__What is required__. Return, with both end lines included, exactly what the data below holds from the line with "camera: 125 degrees right, 10 degrees up" through the line with "(285, 324) = (352, 329): green spoon -> none", though not the pictures.

__Data under study__.
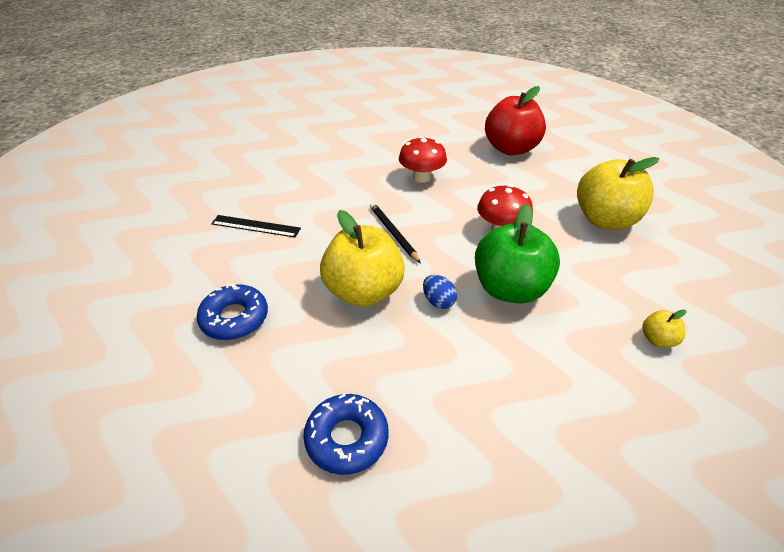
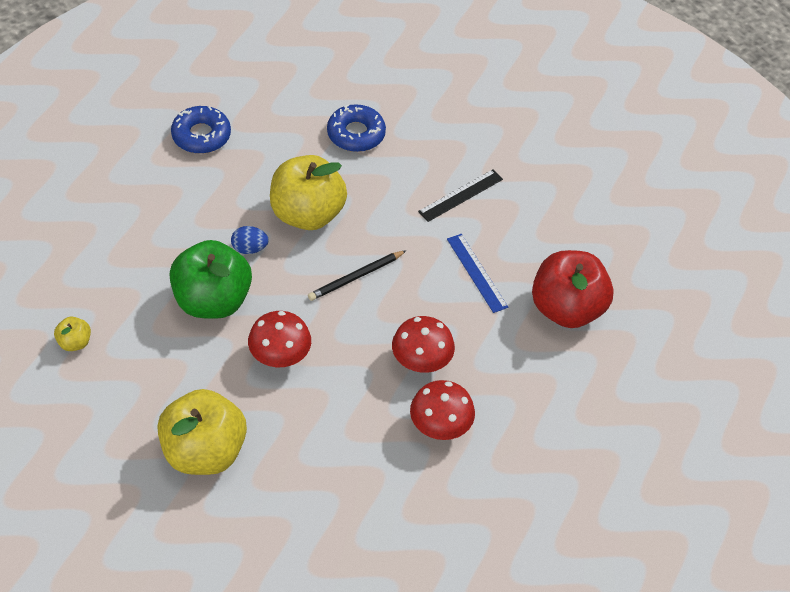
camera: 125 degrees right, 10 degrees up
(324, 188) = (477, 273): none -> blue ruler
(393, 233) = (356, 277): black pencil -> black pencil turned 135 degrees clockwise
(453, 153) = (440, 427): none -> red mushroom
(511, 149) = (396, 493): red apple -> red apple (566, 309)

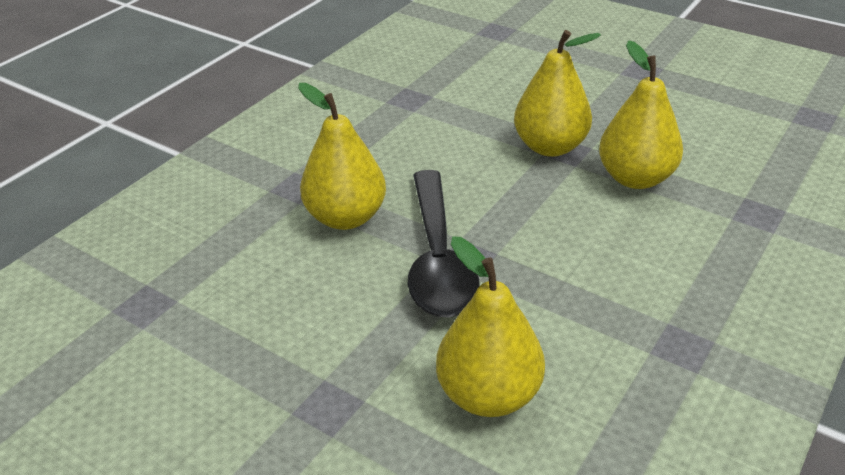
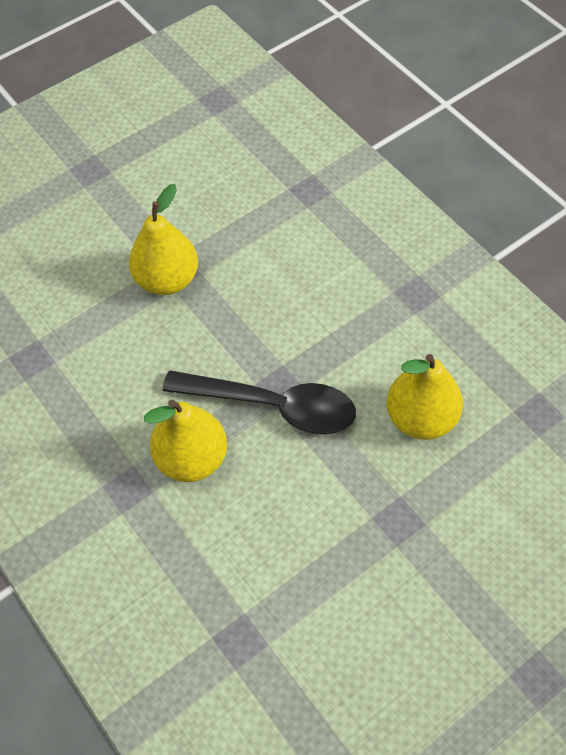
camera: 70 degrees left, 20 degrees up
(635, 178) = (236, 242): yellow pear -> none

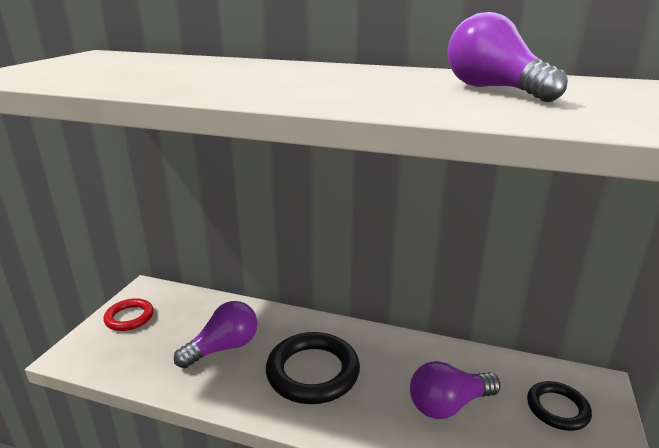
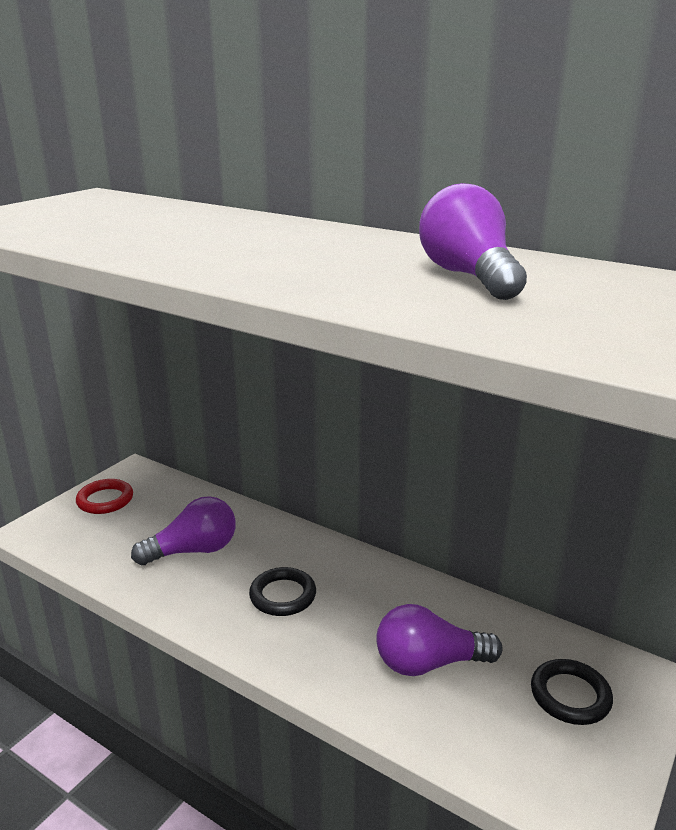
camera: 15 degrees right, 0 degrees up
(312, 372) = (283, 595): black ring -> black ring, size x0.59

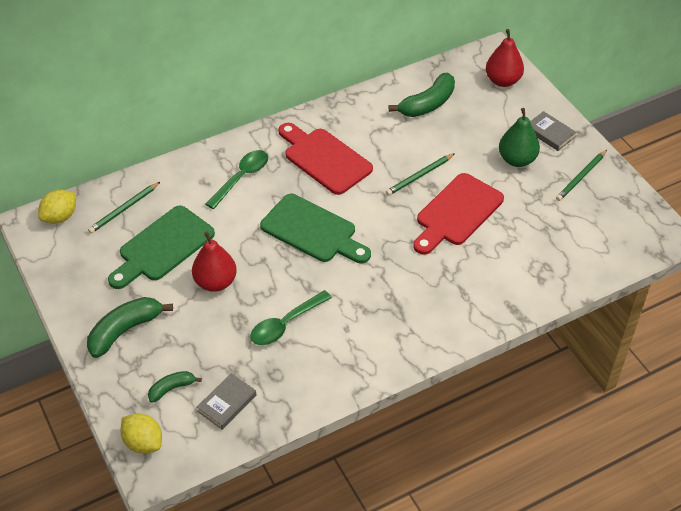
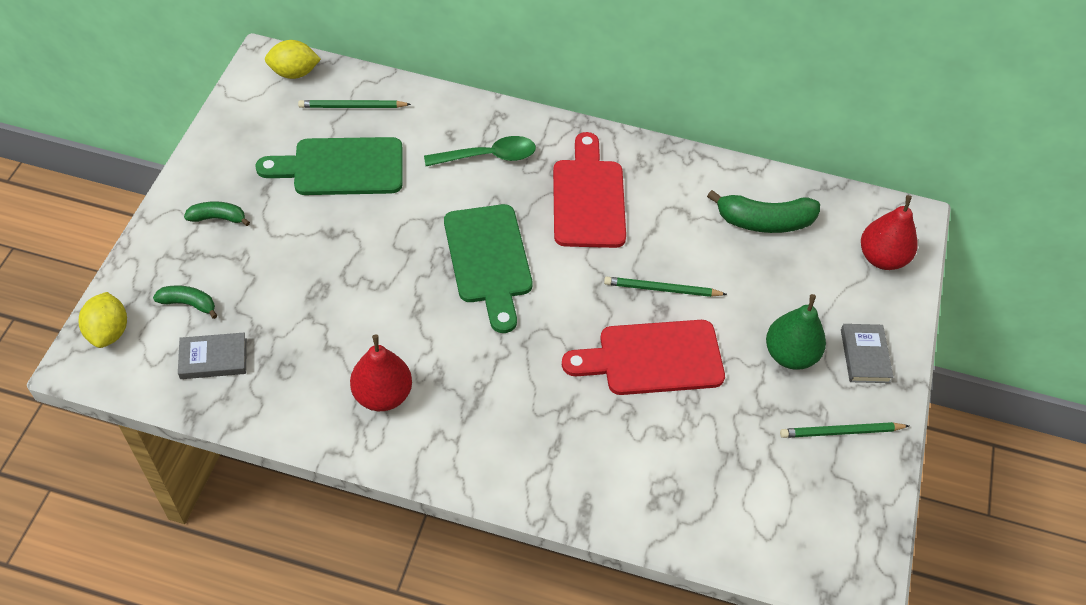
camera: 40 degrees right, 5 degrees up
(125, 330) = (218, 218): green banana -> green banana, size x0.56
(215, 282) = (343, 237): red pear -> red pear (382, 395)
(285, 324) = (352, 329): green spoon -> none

* * *

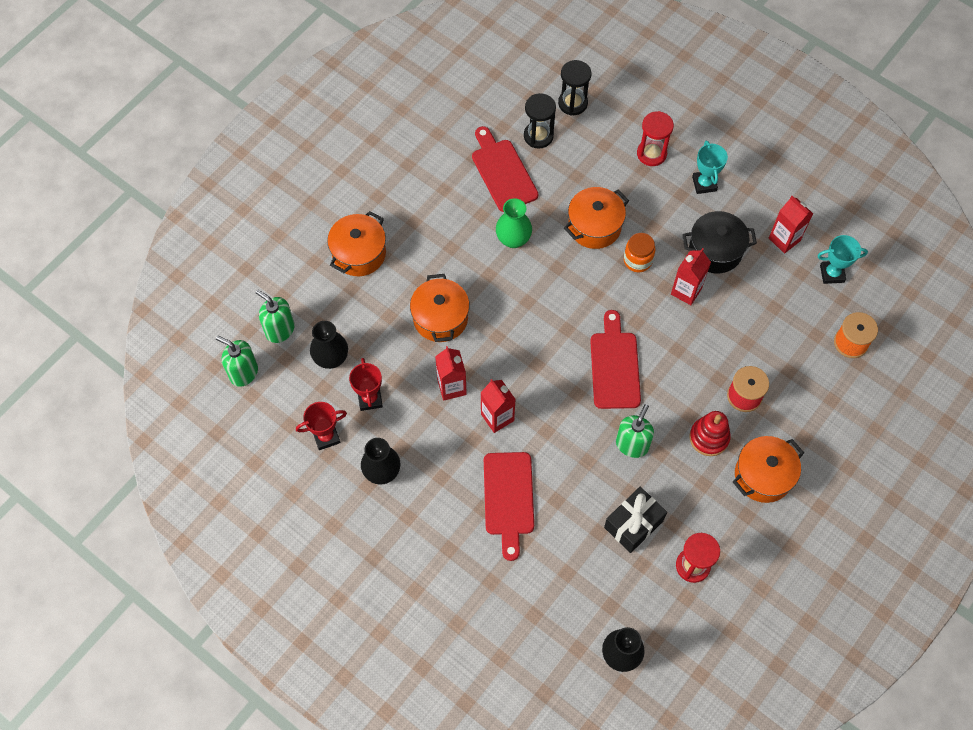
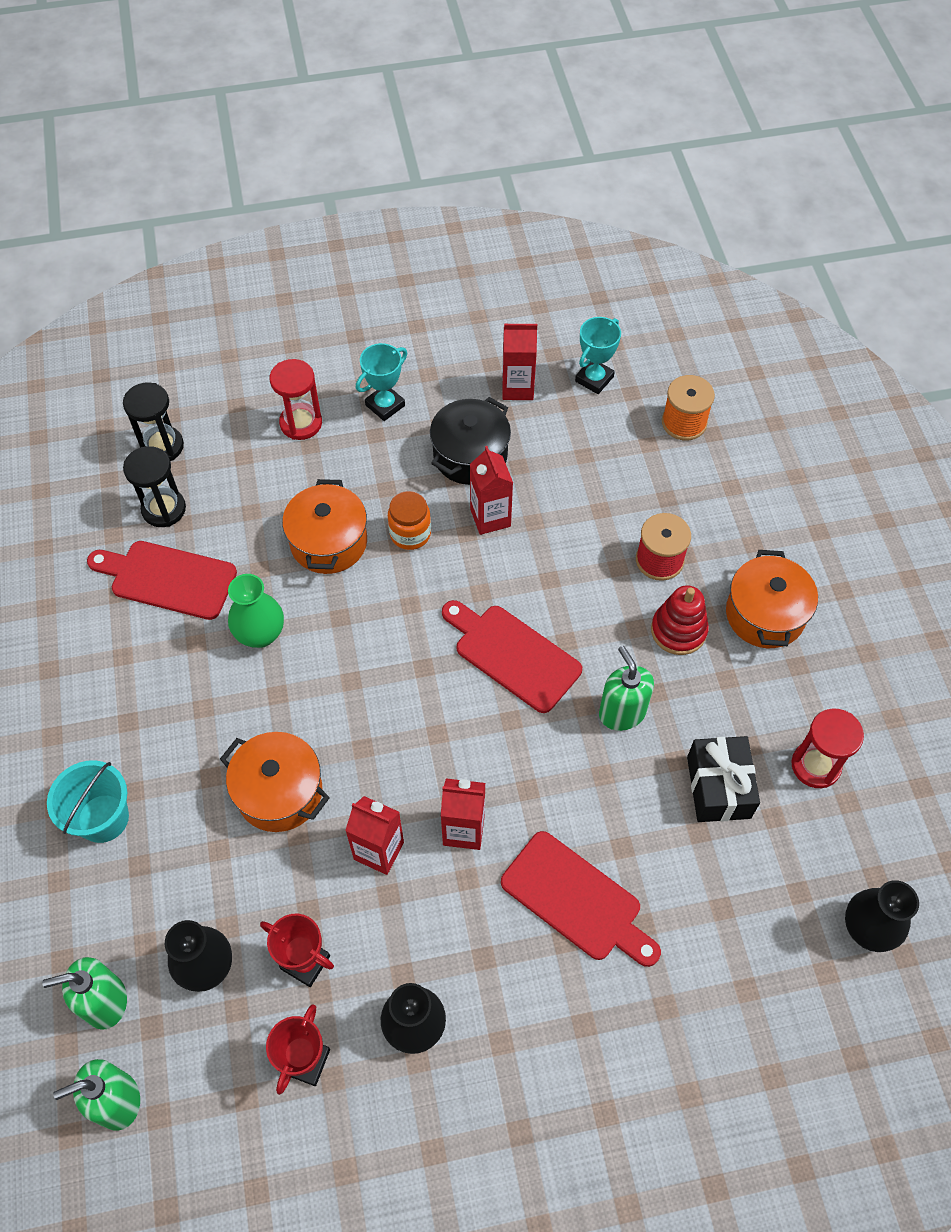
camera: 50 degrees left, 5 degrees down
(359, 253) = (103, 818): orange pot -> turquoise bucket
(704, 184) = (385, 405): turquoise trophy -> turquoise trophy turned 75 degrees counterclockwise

---

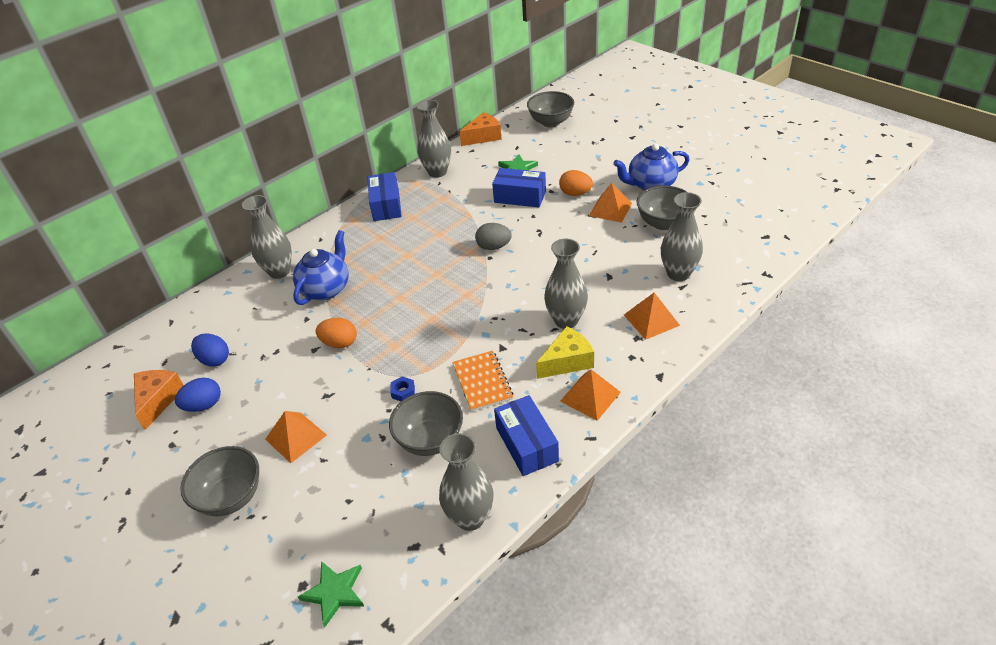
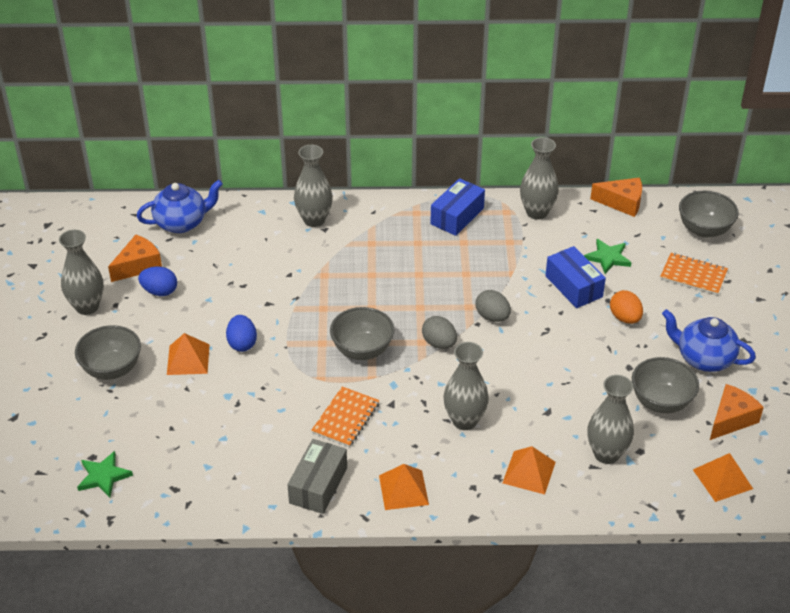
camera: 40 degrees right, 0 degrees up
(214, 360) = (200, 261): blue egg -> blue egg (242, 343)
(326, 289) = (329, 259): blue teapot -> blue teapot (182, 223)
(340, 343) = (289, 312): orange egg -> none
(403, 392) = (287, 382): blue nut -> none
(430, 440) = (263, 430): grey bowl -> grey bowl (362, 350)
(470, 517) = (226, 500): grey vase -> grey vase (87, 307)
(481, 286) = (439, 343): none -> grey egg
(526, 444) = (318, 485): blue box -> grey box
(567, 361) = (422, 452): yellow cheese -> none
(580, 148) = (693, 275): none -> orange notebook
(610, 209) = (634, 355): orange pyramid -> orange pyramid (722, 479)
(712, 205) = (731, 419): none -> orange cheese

__Response to this exercise__.
camera: 125 degrees right, 10 degrees up
(324, 188) = (477, 273): none -> blue ruler
(393, 233) = (356, 277): black pencil -> black pencil turned 135 degrees clockwise
(453, 153) = (440, 427): none -> red mushroom
(511, 149) = (396, 493): red apple -> red apple (566, 309)

camera: 70 degrees left, 20 degrees up
(635, 178) = (236, 242): yellow pear -> none

camera: 15 degrees right, 0 degrees up
(312, 372) = (283, 595): black ring -> black ring, size x0.59

camera: 40 degrees right, 5 degrees up
(125, 330) = (218, 218): green banana -> green banana, size x0.56
(215, 282) = (343, 237): red pear -> red pear (382, 395)
(285, 324) = (352, 329): green spoon -> none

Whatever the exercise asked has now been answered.